▶ Required action: Your job with the data below is to output exactly the lines from the one holding "pink line: (37, 16) -> (99, 31), moved" down to the one holding "pink circle: (15, 37) -> (29, 25), moved", both included, and no others.

▶ Provided records:
▼

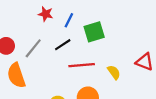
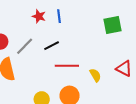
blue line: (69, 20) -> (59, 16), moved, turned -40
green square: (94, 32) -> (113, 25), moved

▲
▼

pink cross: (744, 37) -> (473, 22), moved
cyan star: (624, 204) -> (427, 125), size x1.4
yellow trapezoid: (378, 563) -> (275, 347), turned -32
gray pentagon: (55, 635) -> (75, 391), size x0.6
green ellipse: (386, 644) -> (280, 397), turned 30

▲
▼

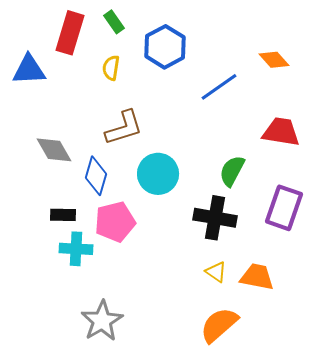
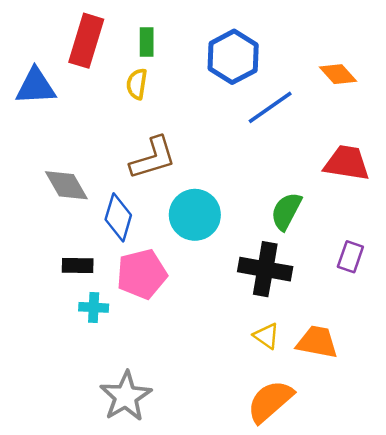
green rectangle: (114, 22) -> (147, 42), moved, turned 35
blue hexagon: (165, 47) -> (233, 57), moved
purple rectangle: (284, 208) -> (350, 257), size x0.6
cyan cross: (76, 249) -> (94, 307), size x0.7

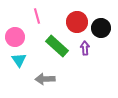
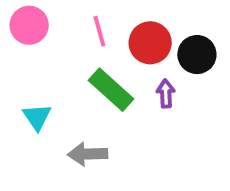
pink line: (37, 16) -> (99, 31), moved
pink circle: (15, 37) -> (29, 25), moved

▲

▶ Written response:
pink line: (37, 16) -> (99, 31), moved
pink circle: (15, 37) -> (29, 25), moved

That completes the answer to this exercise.